### [Exercise brief]
Return all the lines below in which the string "cheese" appears.

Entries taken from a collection

+---+

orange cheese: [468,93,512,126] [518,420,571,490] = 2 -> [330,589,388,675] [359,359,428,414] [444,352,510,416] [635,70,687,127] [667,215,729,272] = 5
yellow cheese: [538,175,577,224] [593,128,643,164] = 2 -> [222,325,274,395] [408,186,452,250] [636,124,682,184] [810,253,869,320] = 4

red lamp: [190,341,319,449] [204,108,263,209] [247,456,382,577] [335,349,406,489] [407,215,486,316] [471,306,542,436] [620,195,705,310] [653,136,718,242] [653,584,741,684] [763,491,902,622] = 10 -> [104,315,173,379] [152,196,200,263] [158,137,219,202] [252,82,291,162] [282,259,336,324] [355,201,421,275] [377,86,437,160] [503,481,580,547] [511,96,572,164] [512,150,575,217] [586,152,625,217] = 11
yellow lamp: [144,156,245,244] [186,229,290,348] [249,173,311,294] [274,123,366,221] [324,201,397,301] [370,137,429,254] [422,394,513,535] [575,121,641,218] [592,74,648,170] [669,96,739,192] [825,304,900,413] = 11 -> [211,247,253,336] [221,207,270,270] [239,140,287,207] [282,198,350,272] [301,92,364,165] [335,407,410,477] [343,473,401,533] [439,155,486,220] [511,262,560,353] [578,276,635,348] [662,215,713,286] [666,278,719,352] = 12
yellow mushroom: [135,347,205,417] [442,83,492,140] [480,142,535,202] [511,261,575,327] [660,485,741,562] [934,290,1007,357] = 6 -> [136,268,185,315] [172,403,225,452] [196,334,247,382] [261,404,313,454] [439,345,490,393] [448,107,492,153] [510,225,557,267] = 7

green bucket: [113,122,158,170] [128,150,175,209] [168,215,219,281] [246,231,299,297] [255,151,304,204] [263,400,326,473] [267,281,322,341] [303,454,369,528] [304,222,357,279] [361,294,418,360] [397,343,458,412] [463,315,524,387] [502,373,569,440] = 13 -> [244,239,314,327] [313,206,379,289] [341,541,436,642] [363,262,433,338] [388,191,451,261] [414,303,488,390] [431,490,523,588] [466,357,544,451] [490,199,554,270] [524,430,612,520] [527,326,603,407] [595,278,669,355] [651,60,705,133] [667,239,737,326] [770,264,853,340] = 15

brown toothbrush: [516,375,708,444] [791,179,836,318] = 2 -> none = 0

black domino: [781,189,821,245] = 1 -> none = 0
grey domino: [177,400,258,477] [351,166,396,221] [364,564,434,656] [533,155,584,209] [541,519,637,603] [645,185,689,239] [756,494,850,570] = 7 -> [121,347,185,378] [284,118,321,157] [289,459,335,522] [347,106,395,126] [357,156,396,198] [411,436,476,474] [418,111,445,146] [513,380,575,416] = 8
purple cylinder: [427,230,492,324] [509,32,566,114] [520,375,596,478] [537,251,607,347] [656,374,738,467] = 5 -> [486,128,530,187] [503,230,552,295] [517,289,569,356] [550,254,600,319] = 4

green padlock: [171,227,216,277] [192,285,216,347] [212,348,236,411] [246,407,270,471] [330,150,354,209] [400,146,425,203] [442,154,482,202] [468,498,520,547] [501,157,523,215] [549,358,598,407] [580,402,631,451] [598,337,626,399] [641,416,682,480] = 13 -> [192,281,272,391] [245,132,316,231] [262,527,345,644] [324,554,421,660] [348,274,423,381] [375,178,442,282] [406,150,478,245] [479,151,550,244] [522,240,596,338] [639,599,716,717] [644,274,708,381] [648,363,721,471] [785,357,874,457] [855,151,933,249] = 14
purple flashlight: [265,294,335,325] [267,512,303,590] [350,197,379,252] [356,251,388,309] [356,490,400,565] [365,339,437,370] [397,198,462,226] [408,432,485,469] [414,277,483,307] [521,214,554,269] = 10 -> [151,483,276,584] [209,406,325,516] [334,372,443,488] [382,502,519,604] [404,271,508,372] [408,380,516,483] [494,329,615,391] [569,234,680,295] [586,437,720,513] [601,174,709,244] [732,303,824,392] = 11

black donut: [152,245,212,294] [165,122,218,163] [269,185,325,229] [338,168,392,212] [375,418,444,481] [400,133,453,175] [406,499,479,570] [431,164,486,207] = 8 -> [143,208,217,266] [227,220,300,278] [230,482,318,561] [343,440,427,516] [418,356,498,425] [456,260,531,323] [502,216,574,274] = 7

+---+

### [Answer to this exercise]
orange cheese: [468,93,512,126] [518,420,571,490] = 2 -> [330,589,388,675] [359,359,428,414] [444,352,510,416] [635,70,687,127] [667,215,729,272] = 5
yellow cheese: [538,175,577,224] [593,128,643,164] = 2 -> [222,325,274,395] [408,186,452,250] [636,124,682,184] [810,253,869,320] = 4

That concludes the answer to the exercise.